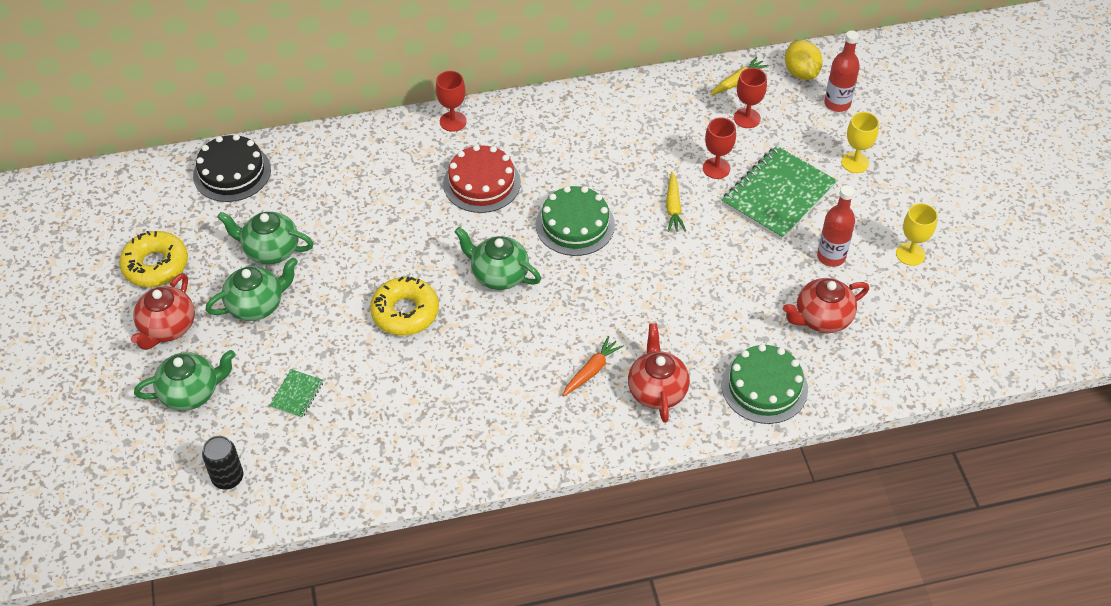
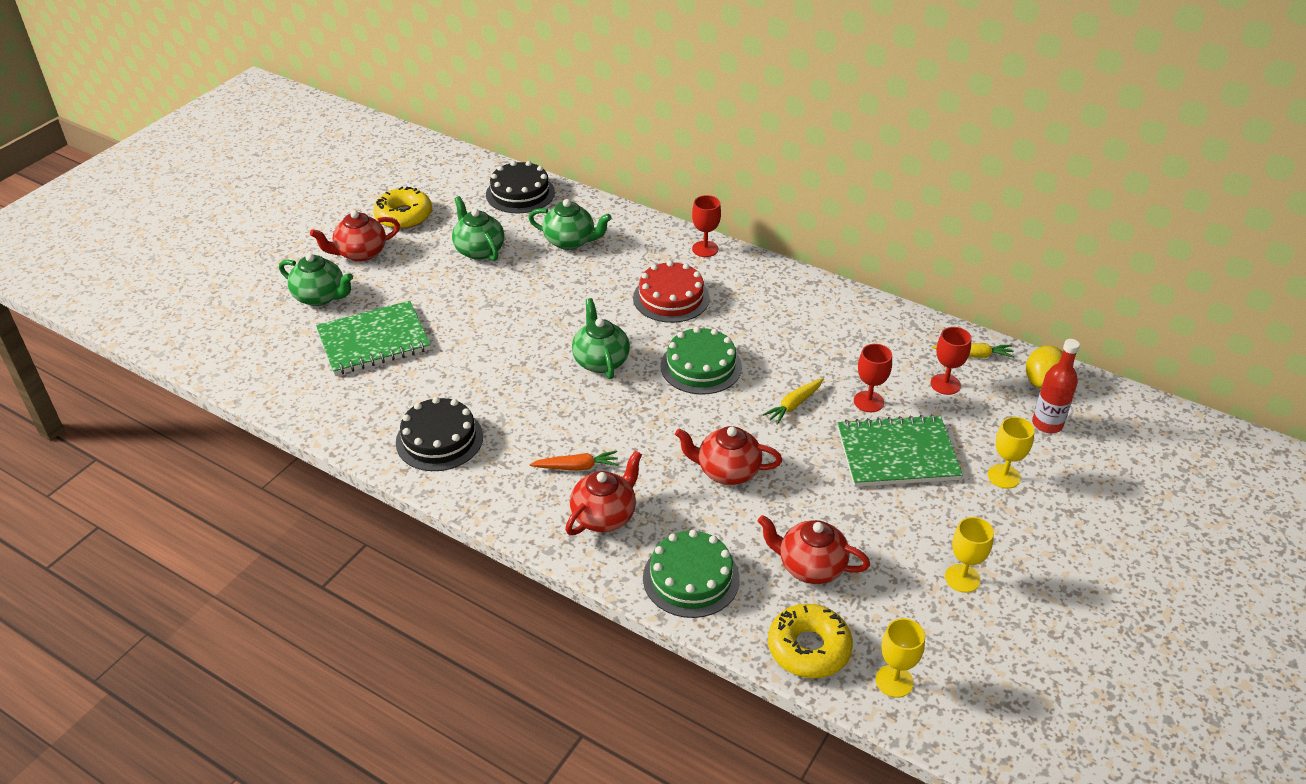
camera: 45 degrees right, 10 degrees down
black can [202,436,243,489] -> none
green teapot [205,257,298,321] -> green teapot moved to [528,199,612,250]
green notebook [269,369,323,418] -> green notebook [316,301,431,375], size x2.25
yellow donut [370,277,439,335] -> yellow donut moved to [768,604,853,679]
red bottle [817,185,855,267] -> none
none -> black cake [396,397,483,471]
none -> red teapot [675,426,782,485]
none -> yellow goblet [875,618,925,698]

◆ ◆ ◆

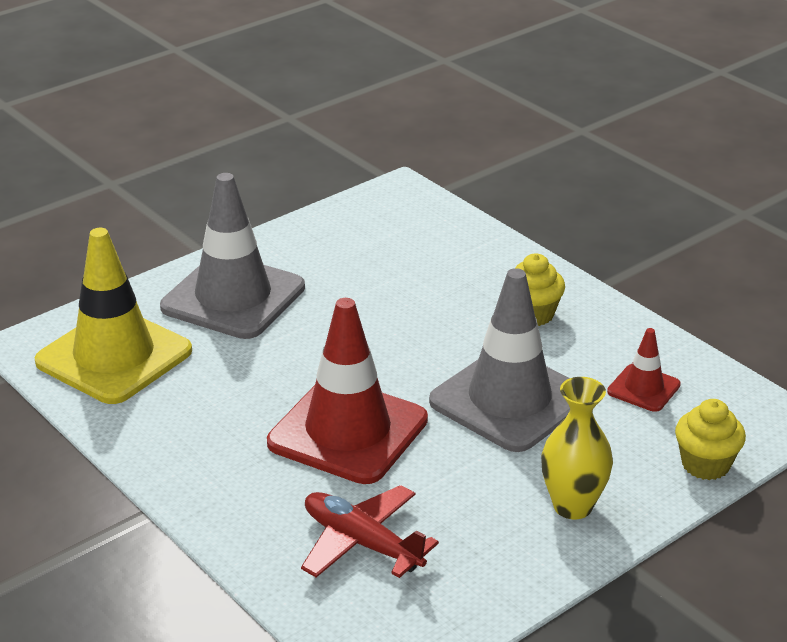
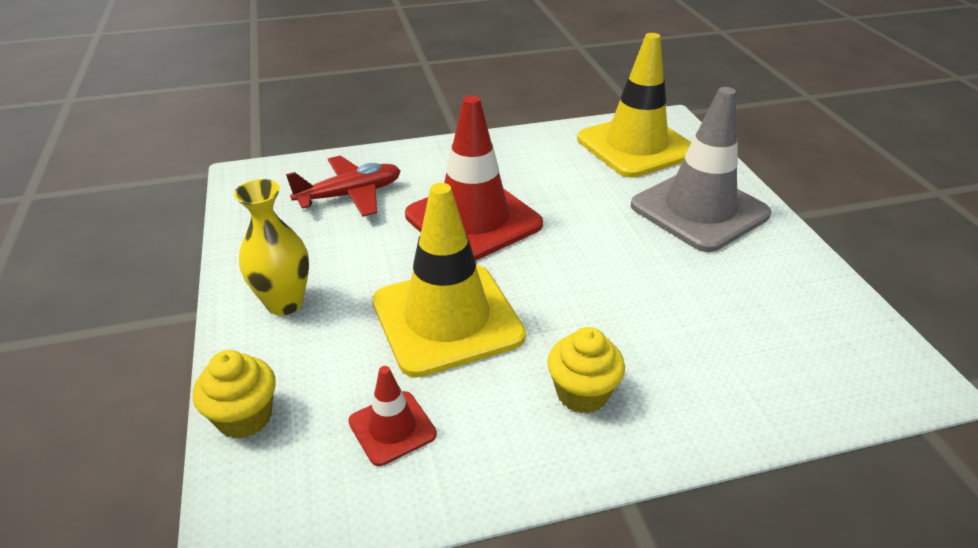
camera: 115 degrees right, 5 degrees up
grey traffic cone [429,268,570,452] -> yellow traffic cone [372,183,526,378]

◆ ◆ ◆

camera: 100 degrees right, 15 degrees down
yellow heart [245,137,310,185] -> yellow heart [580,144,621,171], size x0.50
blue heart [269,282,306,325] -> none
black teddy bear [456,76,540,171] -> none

◆ ◆ ◆

EXERCISE: Return the span of lines in the data above that opens at the line with "yellow heart [245,137,310,185]" and closes at the line with "black teddy bear [456,76,540,171] -> none", exactly, ends included, nothing else.

RESULT OF THIS TASK:
yellow heart [245,137,310,185] -> yellow heart [580,144,621,171], size x0.50
blue heart [269,282,306,325] -> none
black teddy bear [456,76,540,171] -> none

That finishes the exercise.